***** Listed entries *****

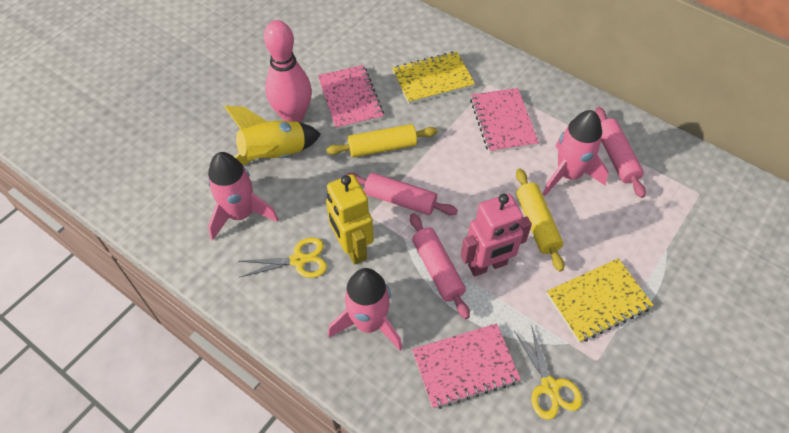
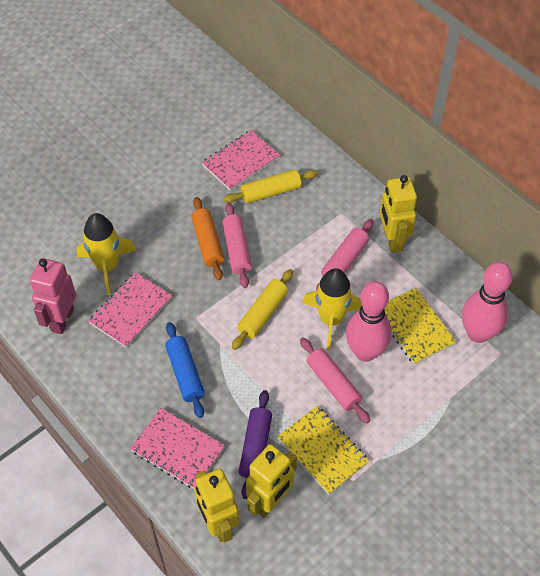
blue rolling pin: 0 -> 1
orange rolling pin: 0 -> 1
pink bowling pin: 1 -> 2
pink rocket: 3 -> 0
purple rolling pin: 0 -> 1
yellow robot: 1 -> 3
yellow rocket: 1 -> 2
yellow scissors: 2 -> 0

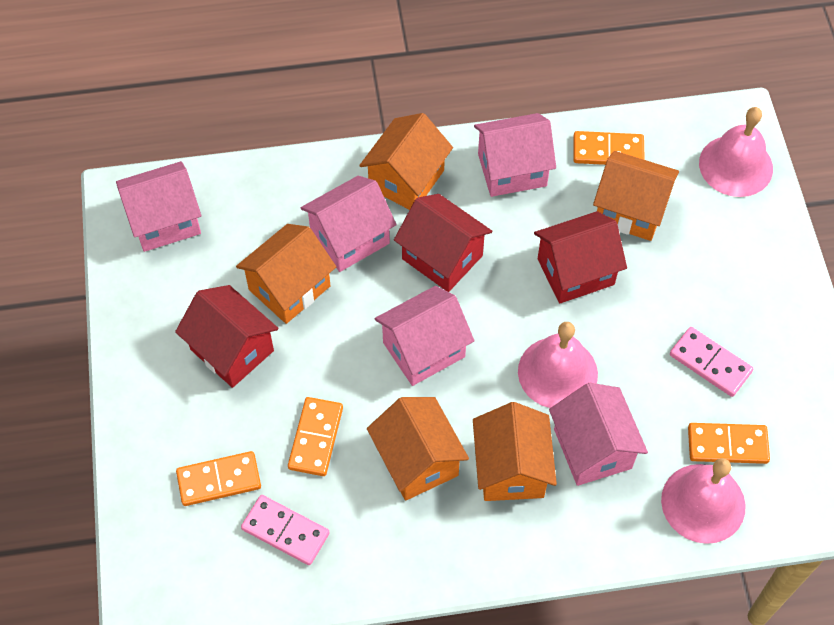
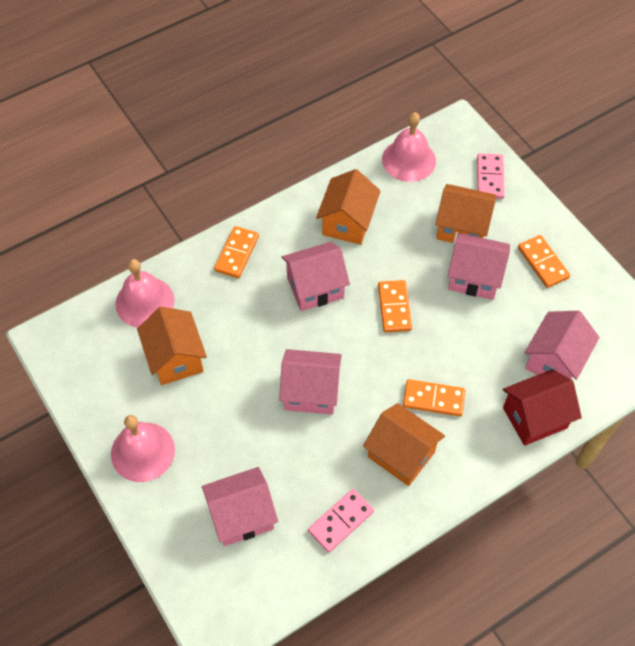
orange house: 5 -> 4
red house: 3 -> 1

*****
***** Listed entries *****

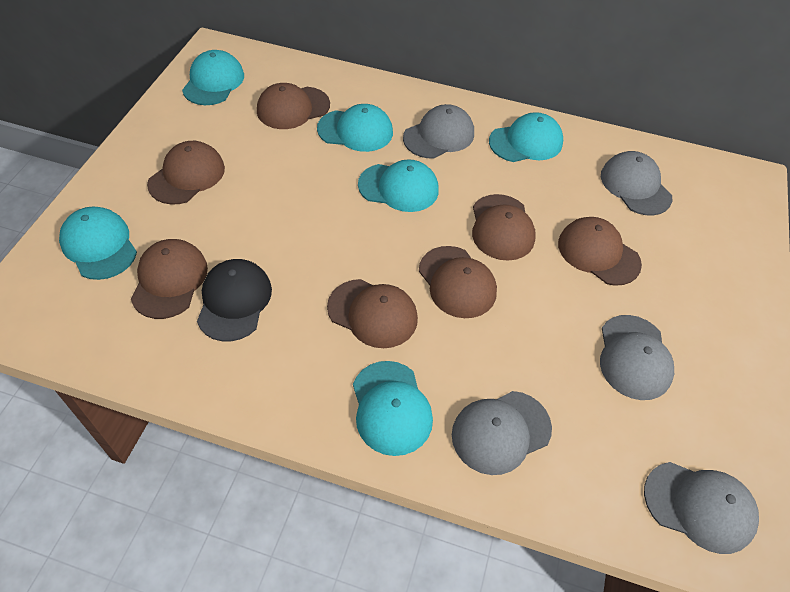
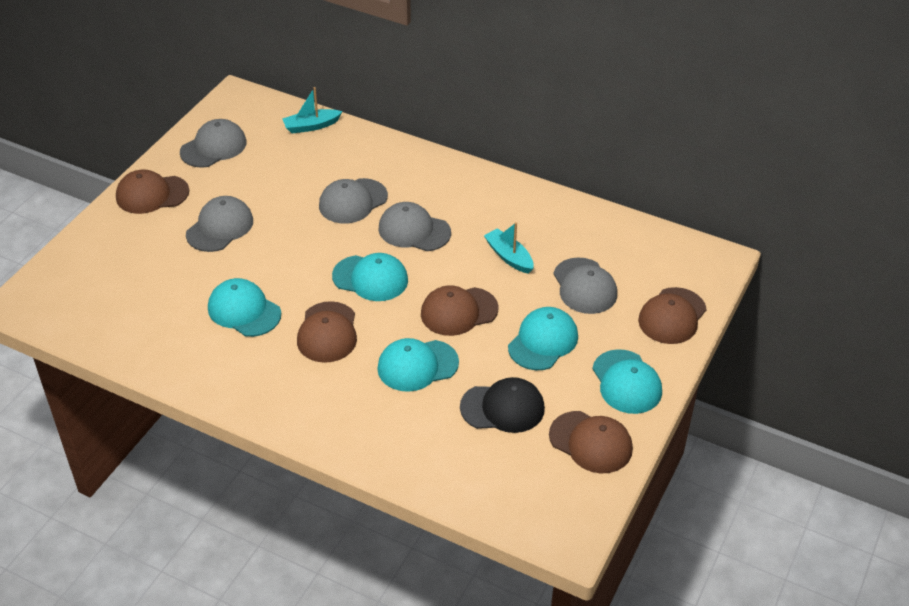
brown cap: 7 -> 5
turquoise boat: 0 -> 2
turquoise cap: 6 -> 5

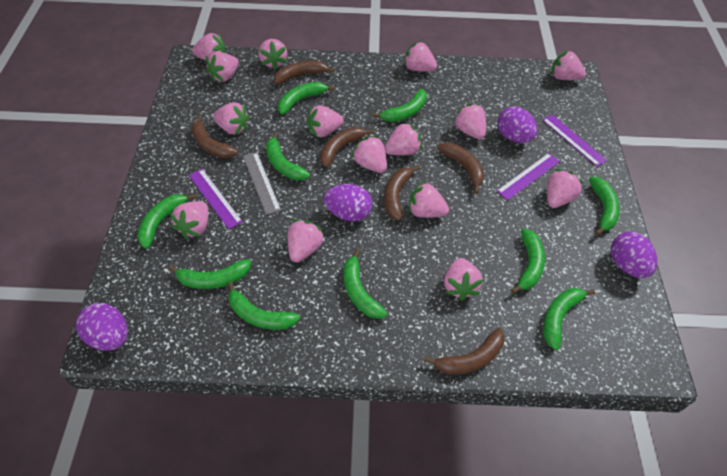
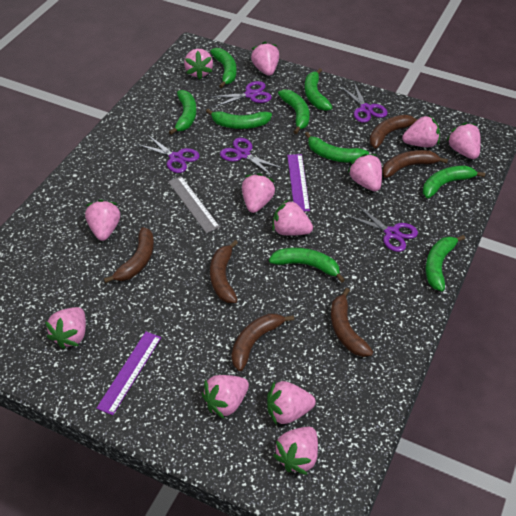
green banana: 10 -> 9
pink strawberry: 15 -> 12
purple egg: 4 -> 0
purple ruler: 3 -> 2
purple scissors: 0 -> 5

*****

Retype exactly, and only, the lines above from the one where "green banana: 10 -> 9" occurs up to and including the one where "purple scissors: 0 -> 5" occurs.

green banana: 10 -> 9
pink strawberry: 15 -> 12
purple egg: 4 -> 0
purple ruler: 3 -> 2
purple scissors: 0 -> 5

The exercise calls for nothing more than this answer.